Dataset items
--- --- ---

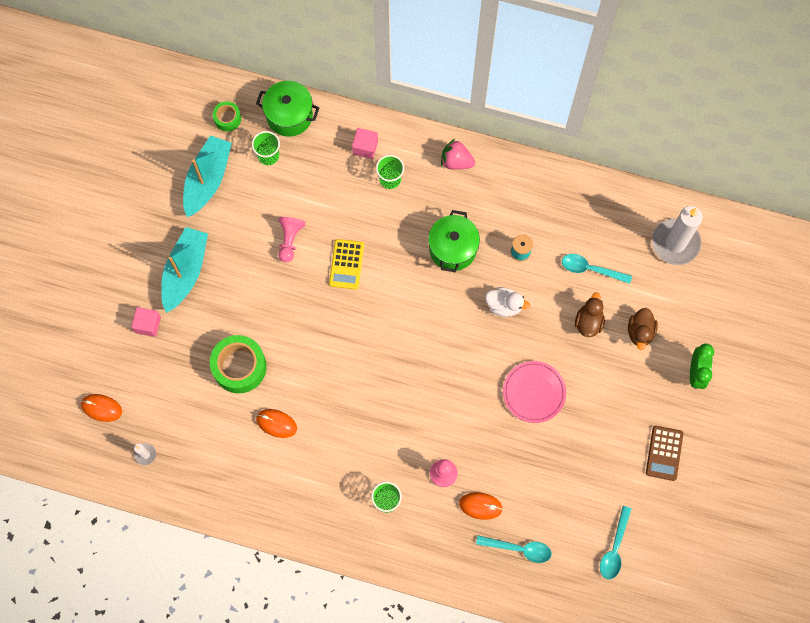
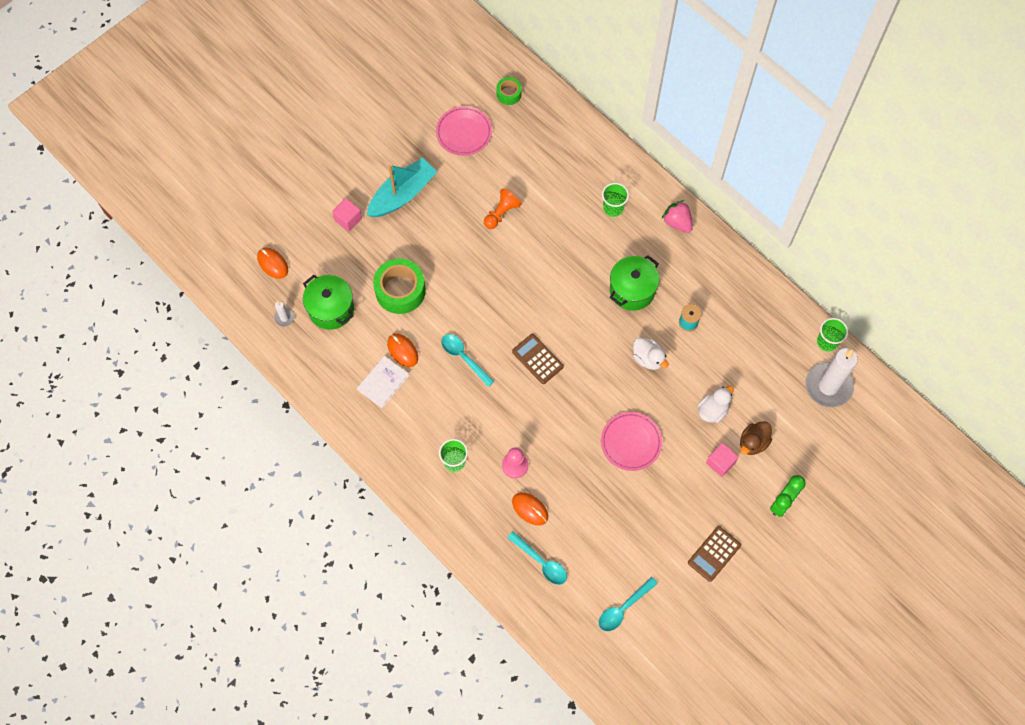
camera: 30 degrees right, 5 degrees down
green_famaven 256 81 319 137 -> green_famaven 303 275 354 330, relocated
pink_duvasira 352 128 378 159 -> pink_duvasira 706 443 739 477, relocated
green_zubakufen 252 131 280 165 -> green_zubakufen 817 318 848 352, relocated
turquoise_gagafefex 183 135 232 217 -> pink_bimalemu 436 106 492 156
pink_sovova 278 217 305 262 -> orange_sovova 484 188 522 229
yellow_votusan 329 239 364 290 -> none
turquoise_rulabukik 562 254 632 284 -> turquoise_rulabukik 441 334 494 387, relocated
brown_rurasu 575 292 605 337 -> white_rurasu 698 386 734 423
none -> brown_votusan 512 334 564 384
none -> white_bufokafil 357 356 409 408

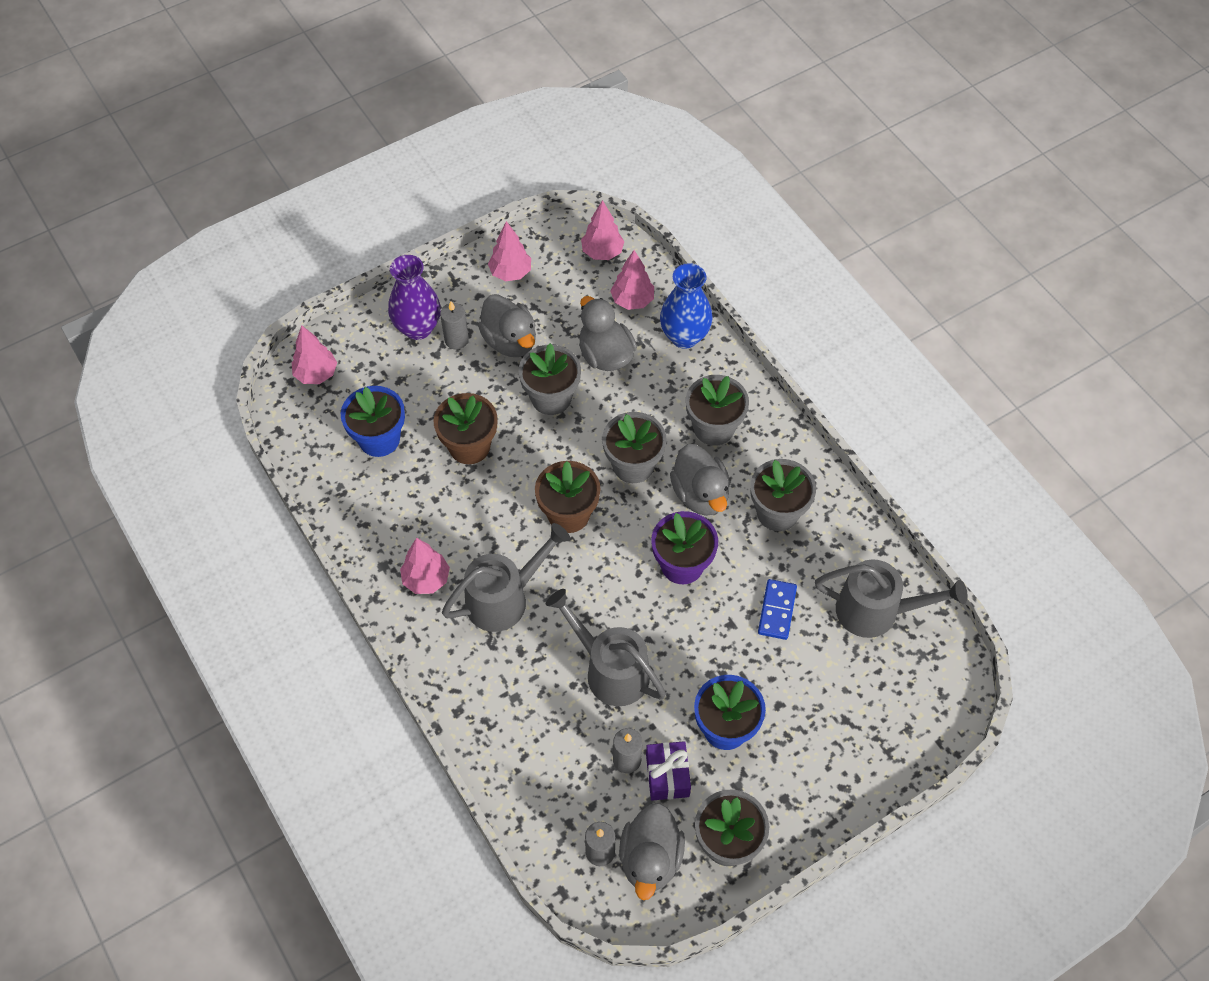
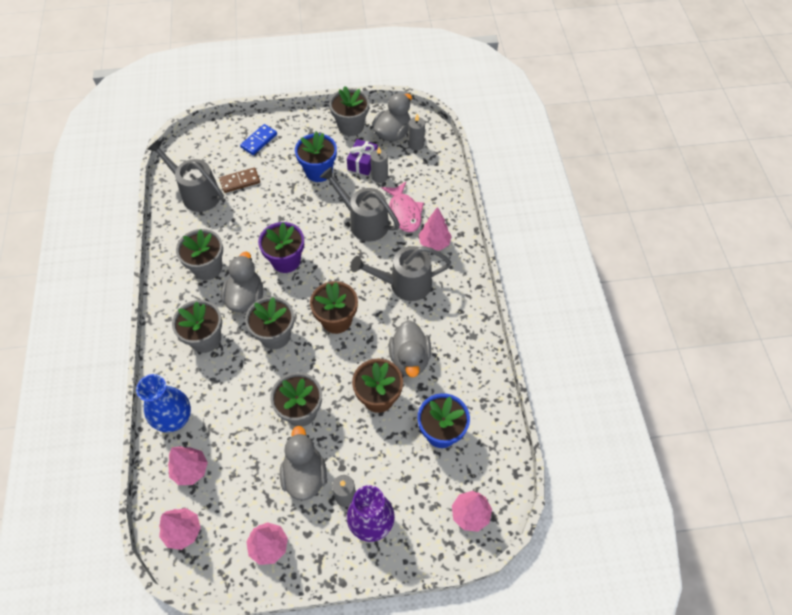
camera: 155 degrees left, 0 degrees up
grey_rurasu 579 296 637 371 -> grey_rurasu 389 320 431 378, relocated
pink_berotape 400 538 450 594 -> pink_berotape 419 207 452 251, relocated
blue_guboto 758 579 797 640 -> blue_guboto 240 124 277 155, relocated
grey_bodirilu 546 589 666 706 -> grey_bodirilu 320 167 400 241, 150 degrees clockwise
none -> brown_guboto 219 168 260 193
none -> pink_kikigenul 381 182 424 232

--- --- ---

> _Task brief_
Only the lines above from the one with "green_famaven 256 81" up to and including the one with "turquoise_rulabukik 562 254" should be repeated, exactly as written.

> _Result_
green_famaven 256 81 319 137 -> green_famaven 303 275 354 330, relocated
pink_duvasira 352 128 378 159 -> pink_duvasira 706 443 739 477, relocated
green_zubakufen 252 131 280 165 -> green_zubakufen 817 318 848 352, relocated
turquoise_gagafefex 183 135 232 217 -> pink_bimalemu 436 106 492 156
pink_sovova 278 217 305 262 -> orange_sovova 484 188 522 229
yellow_votusan 329 239 364 290 -> none
turquoise_rulabukik 562 254 632 284 -> turquoise_rulabukik 441 334 494 387, relocated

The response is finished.